== Segment start ==

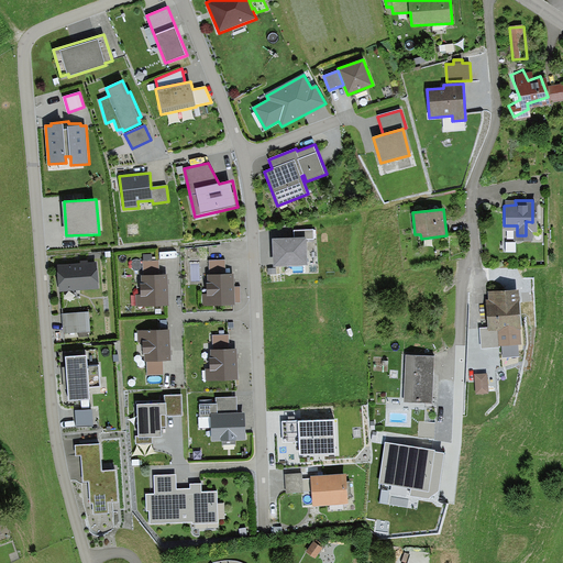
[(273,239),(273,266),(307,266),(307,240),(313,239),(313,230),(294,230),(294,238),(273,239)]
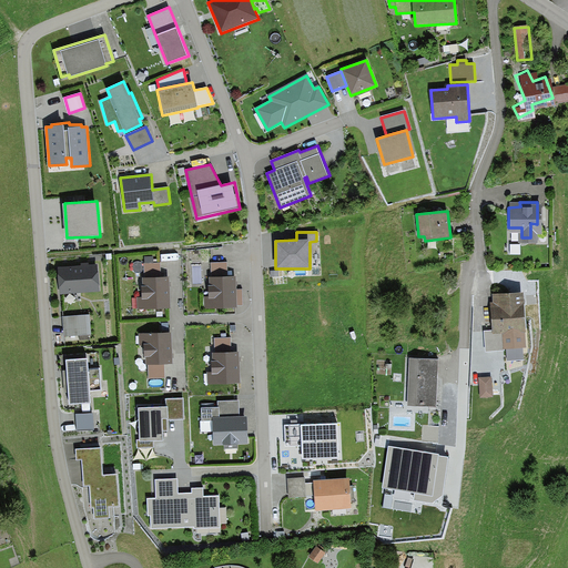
[(211,263),(211,277),(227,276),(227,262),(211,263)]
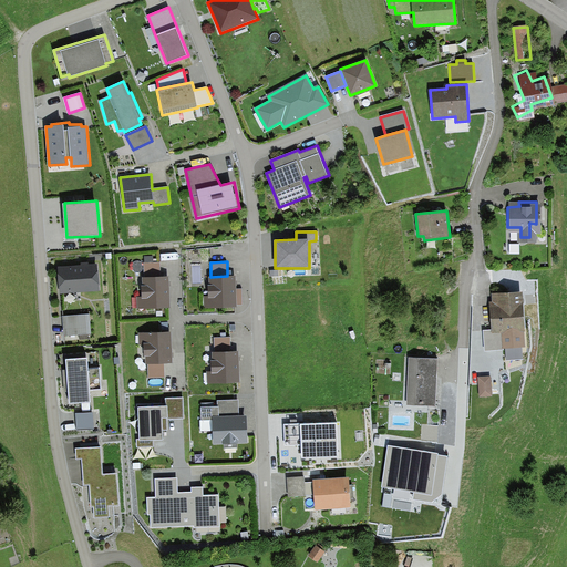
[(98,265),(58,268),(60,294),(99,290),(98,265)]
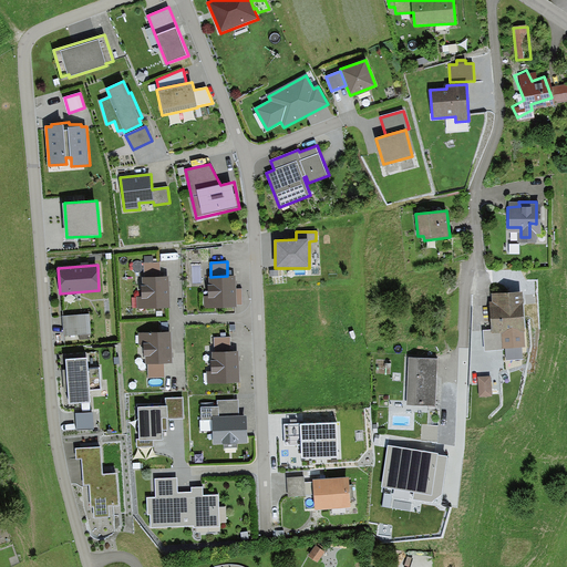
[(137,309),(163,309),(163,281),(158,281),(157,266),(143,266),(143,296),(137,296),(137,309)]
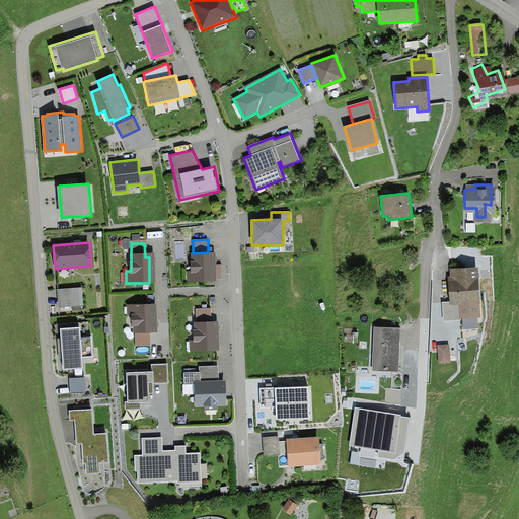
[(188,283),(217,282),(217,279),(222,278),(221,265),(216,265),(216,252),(208,252),(193,253),(192,253),(192,261),(190,261),(191,271),(187,271),(188,283)]
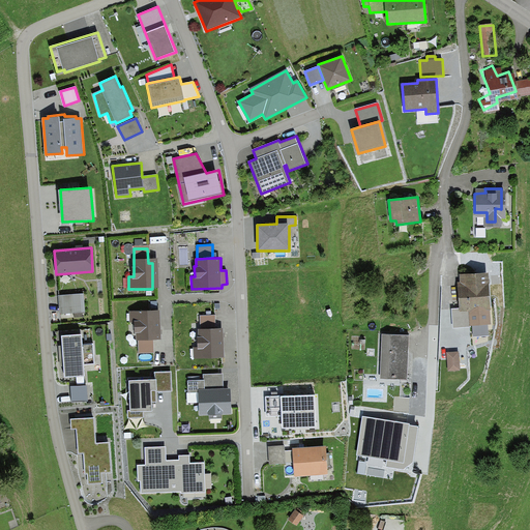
[(483,274),(458,273),(459,303),(483,304),(483,274)]
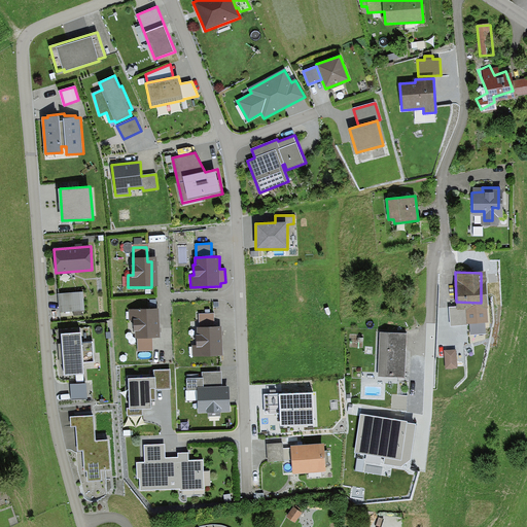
[(83,291),(58,293),(60,312),(84,311),(83,291)]
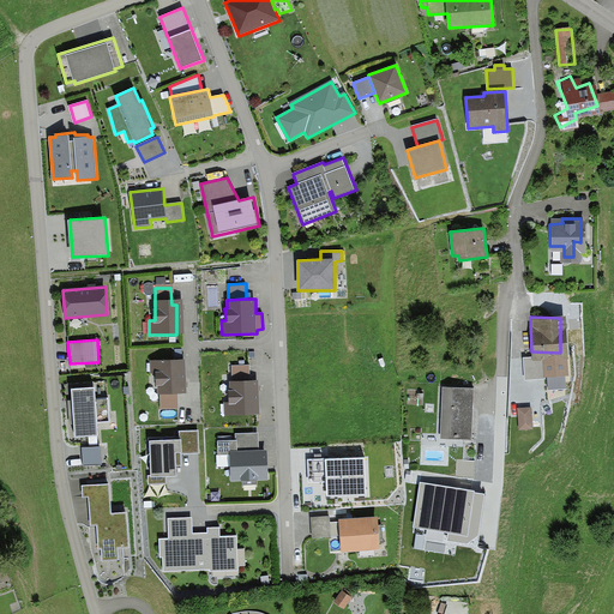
[(161,397),(161,408),(178,408),(176,393),(187,393),(186,360),(151,361),(151,373),(156,373),(156,385),(158,385),(158,397),(161,397)]
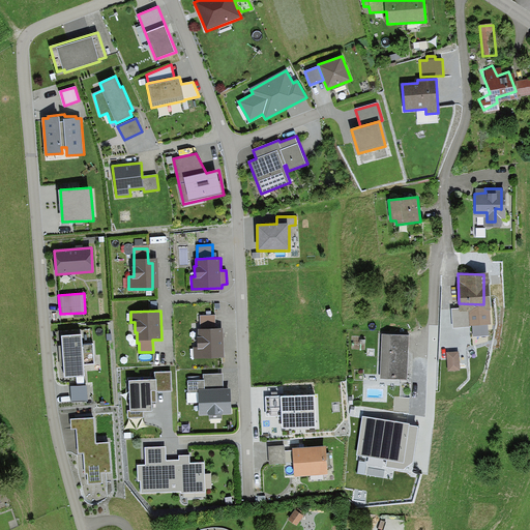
[(200,316),(200,329),(215,328),(214,315),(200,316)]
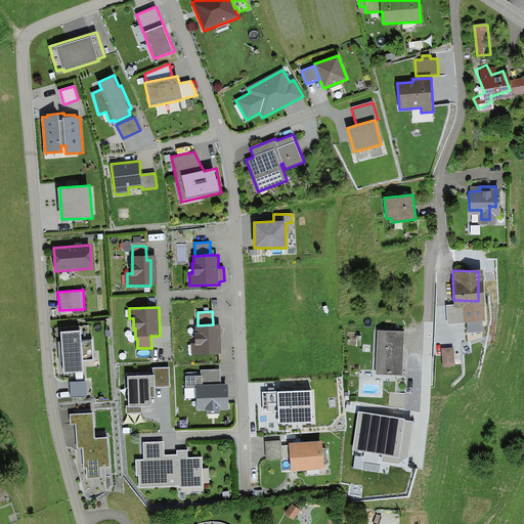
[(191,354),(222,353),(221,324),(213,324),(198,325),(195,325),(195,334),(194,334),(195,343),(190,343),(191,354)]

== Segment end ==

What you will do
Print exactly the lines from the one containing "[(200,316),(200,329),(215,328),(214,315),(200,316)]" through the last line of the records, both included, and leave out the pictures.

Answer to this exercise
[(200,316),(200,329),(215,328),(214,315),(200,316)]
[(191,354),(222,353),(221,324),(213,324),(198,325),(195,325),(195,334),(194,334),(195,343),(190,343),(191,354)]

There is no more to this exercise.